● Exercise material
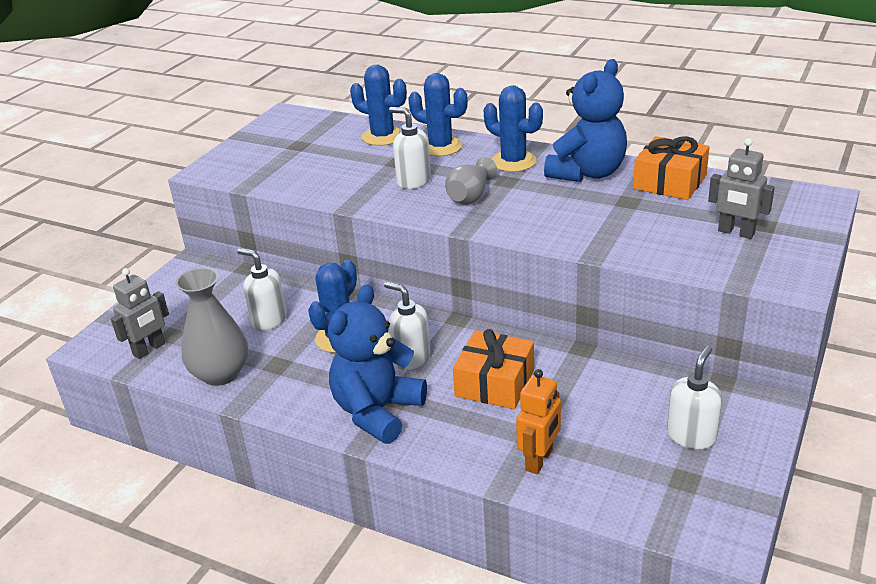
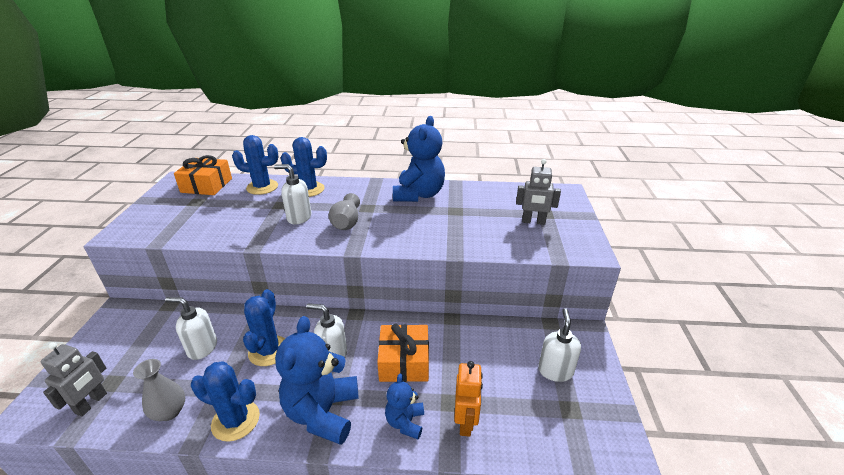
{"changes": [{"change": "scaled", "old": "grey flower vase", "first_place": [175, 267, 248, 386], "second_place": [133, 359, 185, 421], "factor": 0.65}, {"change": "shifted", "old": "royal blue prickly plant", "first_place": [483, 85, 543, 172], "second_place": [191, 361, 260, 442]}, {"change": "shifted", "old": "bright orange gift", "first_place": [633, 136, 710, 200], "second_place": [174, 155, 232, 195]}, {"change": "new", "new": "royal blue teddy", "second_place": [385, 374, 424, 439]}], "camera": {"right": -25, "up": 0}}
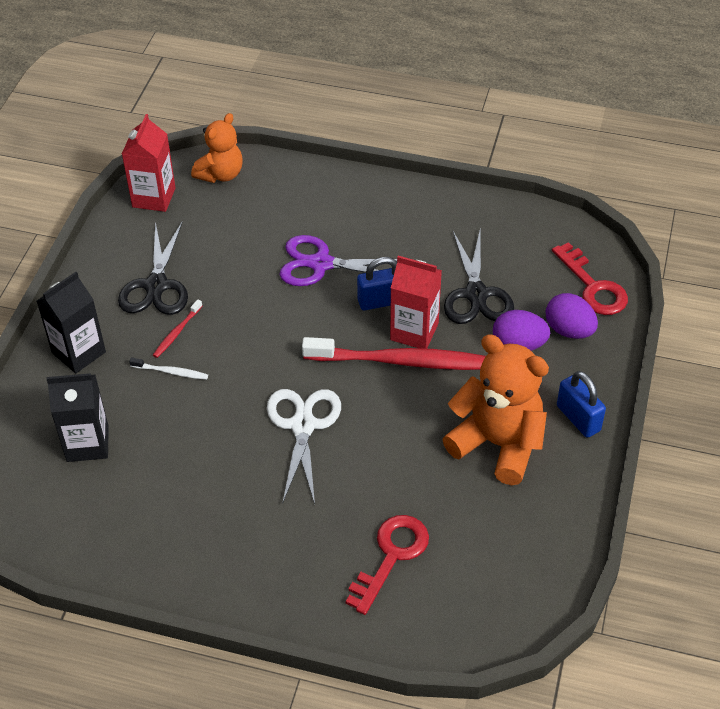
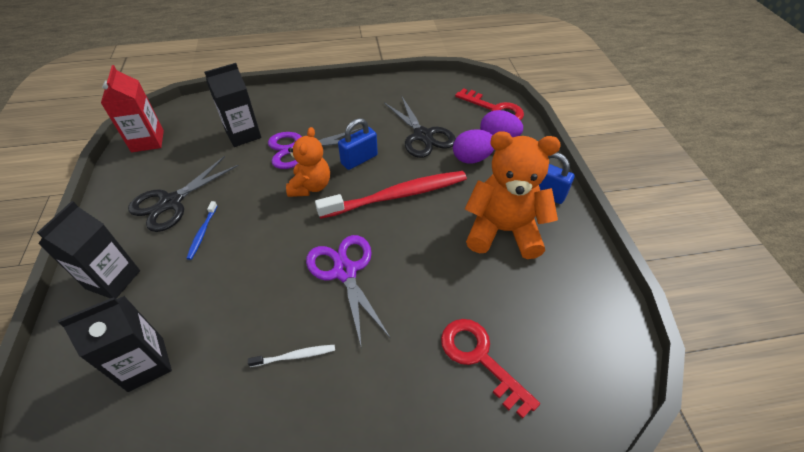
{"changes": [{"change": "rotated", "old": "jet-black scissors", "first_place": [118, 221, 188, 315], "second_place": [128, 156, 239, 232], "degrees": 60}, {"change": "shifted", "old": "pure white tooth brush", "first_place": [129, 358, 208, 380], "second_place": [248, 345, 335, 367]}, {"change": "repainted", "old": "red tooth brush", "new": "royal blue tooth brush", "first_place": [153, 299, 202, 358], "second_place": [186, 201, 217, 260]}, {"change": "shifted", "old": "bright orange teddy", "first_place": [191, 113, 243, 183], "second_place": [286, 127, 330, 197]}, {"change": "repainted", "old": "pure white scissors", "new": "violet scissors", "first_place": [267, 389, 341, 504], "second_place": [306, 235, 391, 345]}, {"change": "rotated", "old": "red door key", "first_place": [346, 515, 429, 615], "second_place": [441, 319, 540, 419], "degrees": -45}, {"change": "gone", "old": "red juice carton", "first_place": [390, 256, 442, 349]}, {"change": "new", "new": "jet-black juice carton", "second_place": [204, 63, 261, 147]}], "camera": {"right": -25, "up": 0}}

* * *

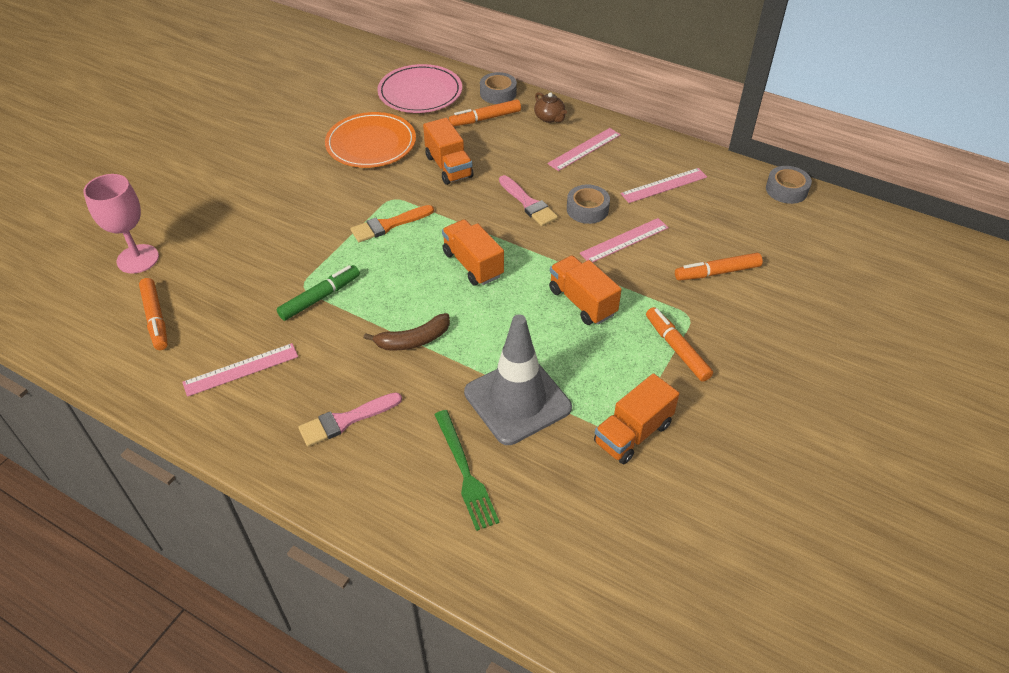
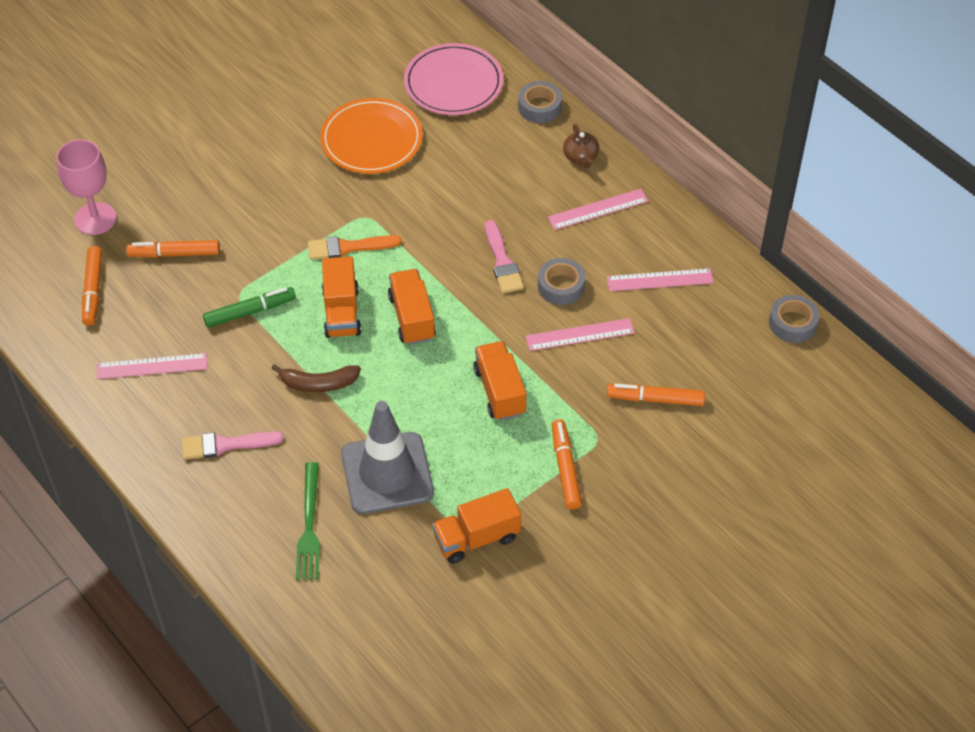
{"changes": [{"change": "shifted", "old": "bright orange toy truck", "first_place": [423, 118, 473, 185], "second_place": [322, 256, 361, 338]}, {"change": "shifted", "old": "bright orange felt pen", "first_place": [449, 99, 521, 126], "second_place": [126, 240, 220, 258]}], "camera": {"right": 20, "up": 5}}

● Problem to solve
Return the lines containing "royal", taking each one from the listing.

● Result of this task
{"changes": [{"change": "scaled", "old": "grey flower vase", "first_place": [175, 267, 248, 386], "second_place": [133, 359, 185, 421], "factor": 0.65}, {"change": "shifted", "old": "royal blue prickly plant", "first_place": [483, 85, 543, 172], "second_place": [191, 361, 260, 442]}, {"change": "shifted", "old": "bright orange gift", "first_place": [633, 136, 710, 200], "second_place": [174, 155, 232, 195]}, {"change": "new", "new": "royal blue teddy", "second_place": [385, 374, 424, 439]}], "camera": {"right": -25, "up": 0}}
{"changes": [{"change": "rotated", "old": "jet-black scissors", "first_place": [118, 221, 188, 315], "second_place": [128, 156, 239, 232], "degrees": 60}, {"change": "shifted", "old": "pure white tooth brush", "first_place": [129, 358, 208, 380], "second_place": [248, 345, 335, 367]}, {"change": "repainted", "old": "red tooth brush", "new": "royal blue tooth brush", "first_place": [153, 299, 202, 358], "second_place": [186, 201, 217, 260]}, {"change": "shifted", "old": "bright orange teddy", "first_place": [191, 113, 243, 183], "second_place": [286, 127, 330, 197]}, {"change": "repainted", "old": "pure white scissors", "new": "violet scissors", "first_place": [267, 389, 341, 504], "second_place": [306, 235, 391, 345]}, {"change": "rotated", "old": "red door key", "first_place": [346, 515, 429, 615], "second_place": [441, 319, 540, 419], "degrees": -45}, {"change": "gone", "old": "red juice carton", "first_place": [390, 256, 442, 349]}, {"change": "new", "new": "jet-black juice carton", "second_place": [204, 63, 261, 147]}], "camera": {"right": -25, "up": 0}}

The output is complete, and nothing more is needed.